→ **TASK REQUIREMENTS**
Please set down, exactly, the line with "R10: 33k (+5V, VTH) -> 680 (+5V, VTH)" and all lines that follow it through the end of the records below.

[Itemized modification records]

^^^^

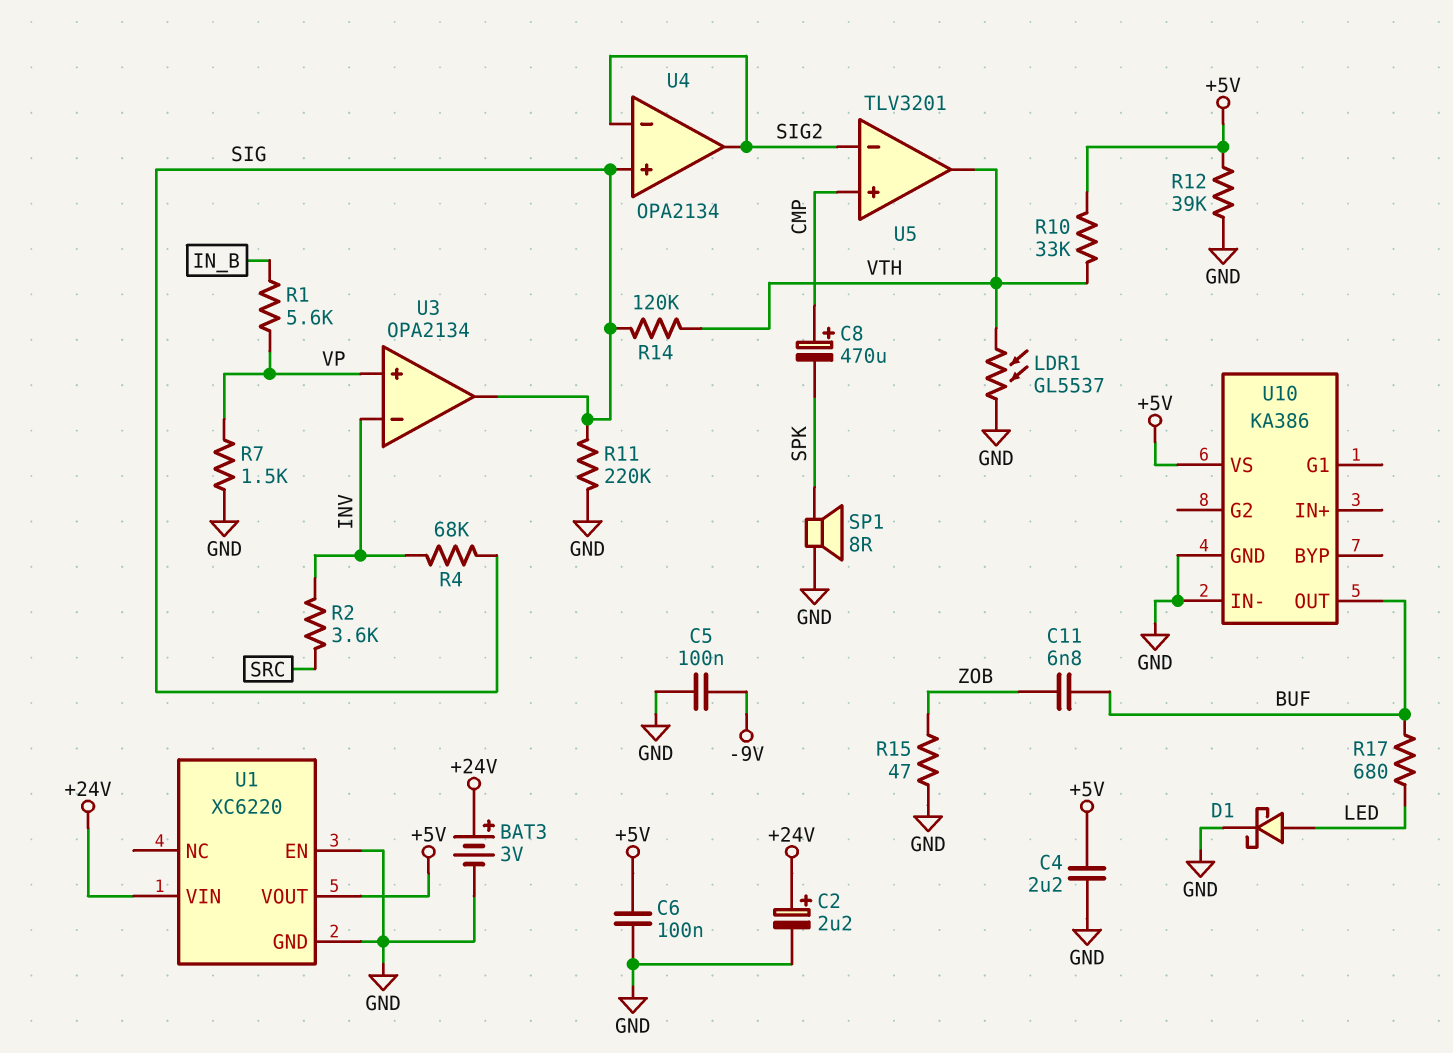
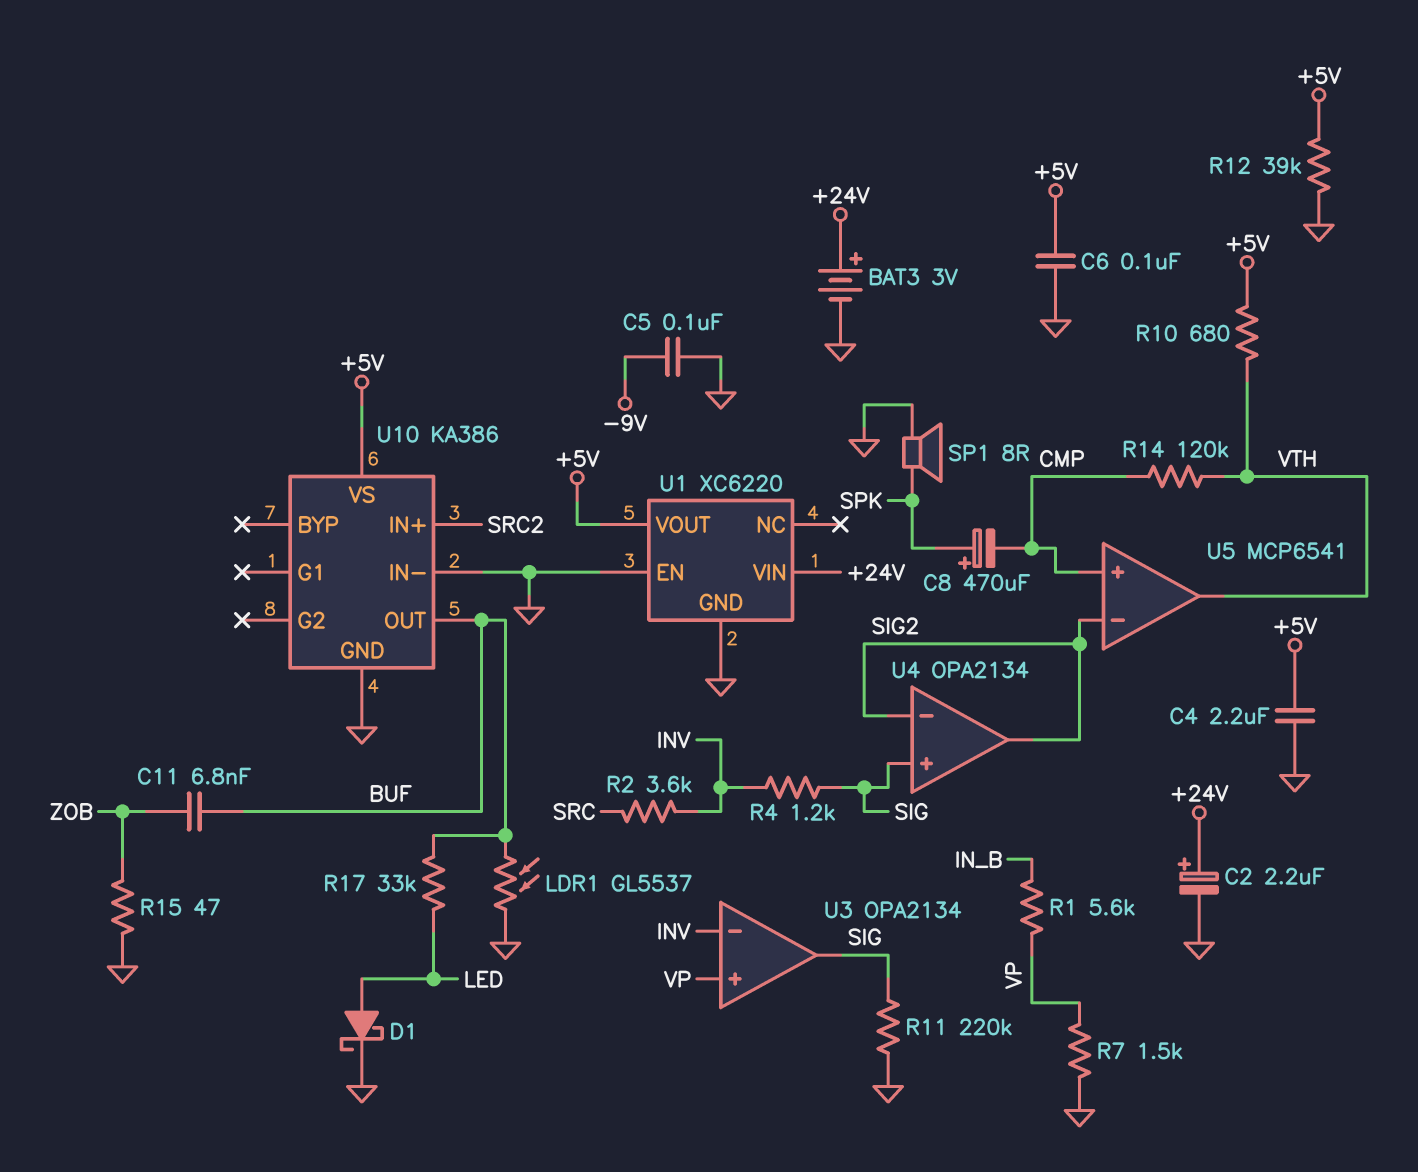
C8: 470uF (plus CMP, minus SPK) -> 470uF (plus SPK, minus CMP)
LDR1: GL5537 (GND, VTH) -> GL5537 (BUF, GND)
R4: 68k (INV, SIG) -> 1.2k (INV, SIG)
R10: 33k (+5V, VTH) -> 680 (+5V, VTH)
R14: 120k (SIG, VTH) -> 120k (CMP, VTH)
R17: 680 (BUF, LED) -> 33k (BUF, LED)
U5: TLV3201 -> MCP6541
U10 pin IN+: none -> SRC2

^^^^

→ **RESPONSE TO THIS EXERCISE**
R10: 33k (+5V, VTH) -> 680 (+5V, VTH)
R14: 120k (SIG, VTH) -> 120k (CMP, VTH)
R17: 680 (BUF, LED) -> 33k (BUF, LED)
U5: TLV3201 -> MCP6541
U10 pin IN+: none -> SRC2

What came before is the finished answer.